** Opening DATA FOR REVIEW block **
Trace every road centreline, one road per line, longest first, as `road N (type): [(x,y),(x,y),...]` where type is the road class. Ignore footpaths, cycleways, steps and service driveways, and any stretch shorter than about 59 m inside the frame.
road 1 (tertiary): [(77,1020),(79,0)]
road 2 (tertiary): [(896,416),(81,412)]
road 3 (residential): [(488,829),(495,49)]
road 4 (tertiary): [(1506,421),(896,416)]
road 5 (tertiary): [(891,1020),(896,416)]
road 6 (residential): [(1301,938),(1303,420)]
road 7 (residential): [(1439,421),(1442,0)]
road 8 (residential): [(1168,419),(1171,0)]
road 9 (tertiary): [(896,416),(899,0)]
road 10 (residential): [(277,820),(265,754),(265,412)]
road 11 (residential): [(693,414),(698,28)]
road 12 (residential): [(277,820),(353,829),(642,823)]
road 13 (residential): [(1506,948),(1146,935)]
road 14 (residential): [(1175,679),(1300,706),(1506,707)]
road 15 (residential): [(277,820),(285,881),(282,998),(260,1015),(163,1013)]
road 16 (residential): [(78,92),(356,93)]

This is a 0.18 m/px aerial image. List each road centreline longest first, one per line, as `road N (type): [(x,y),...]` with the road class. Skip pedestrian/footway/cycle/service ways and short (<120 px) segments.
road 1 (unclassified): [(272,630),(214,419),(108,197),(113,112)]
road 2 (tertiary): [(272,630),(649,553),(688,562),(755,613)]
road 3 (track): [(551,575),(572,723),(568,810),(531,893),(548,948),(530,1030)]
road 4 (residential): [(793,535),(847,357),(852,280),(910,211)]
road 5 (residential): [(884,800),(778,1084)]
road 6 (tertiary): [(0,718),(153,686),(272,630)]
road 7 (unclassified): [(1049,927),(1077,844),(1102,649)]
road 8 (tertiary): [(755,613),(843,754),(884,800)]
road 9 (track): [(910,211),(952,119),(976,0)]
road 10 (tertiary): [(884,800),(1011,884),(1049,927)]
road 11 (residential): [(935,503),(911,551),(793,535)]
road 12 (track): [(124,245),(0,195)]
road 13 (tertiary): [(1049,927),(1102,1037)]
** Closing DATA FOR REVIEW block **
> PROBLEM TO SOLVE
Line by line, repeat everything in the records verbatim.

> REPLY TO THE EXERCISE
Trace every road centreline, one road per line, longest first, as `road N (type): [(x,y),(x,y),...]` where type is the road class. Ignore footpaths, cycleways, steps and service driveways, and any stretch shorter than about 59 m inside the frame.
road 1 (tertiary): [(77,1020),(79,0)]
road 2 (tertiary): [(896,416),(81,412)]
road 3 (residential): [(488,829),(495,49)]
road 4 (tertiary): [(1506,421),(896,416)]
road 5 (tertiary): [(891,1020),(896,416)]
road 6 (residential): [(1301,938),(1303,420)]
road 7 (residential): [(1439,421),(1442,0)]
road 8 (residential): [(1168,419),(1171,0)]
road 9 (tertiary): [(896,416),(899,0)]
road 10 (residential): [(277,820),(265,754),(265,412)]
road 11 (residential): [(693,414),(698,28)]
road 12 (residential): [(277,820),(353,829),(642,823)]
road 13 (residential): [(1506,948),(1146,935)]
road 14 (residential): [(1175,679),(1300,706),(1506,707)]
road 15 (residential): [(277,820),(285,881),(282,998),(260,1015),(163,1013)]
road 16 (residential): [(78,92),(356,93)]

This is a 0.18 m/px aerial image. List each road centreline longest first, one per line, as `road N (type): [(x,y),...]` with the road class. Skip pedestrian/footway/cycle/service ways and short (<120 px) segments.
road 1 (unclassified): [(272,630),(214,419),(108,197),(113,112)]
road 2 (tertiary): [(272,630),(649,553),(688,562),(755,613)]
road 3 (track): [(551,575),(572,723),(568,810),(531,893),(548,948),(530,1030)]
road 4 (residential): [(793,535),(847,357),(852,280),(910,211)]
road 5 (residential): [(884,800),(778,1084)]
road 6 (tertiary): [(0,718),(153,686),(272,630)]
road 7 (unclassified): [(1049,927),(1077,844),(1102,649)]
road 8 (tertiary): [(755,613),(843,754),(884,800)]
road 9 (track): [(910,211),(952,119),(976,0)]
road 10 (tertiary): [(884,800),(1011,884),(1049,927)]
road 11 (residential): [(935,503),(911,551),(793,535)]
road 12 (track): [(124,245),(0,195)]
road 13 (tertiary): [(1049,927),(1102,1037)]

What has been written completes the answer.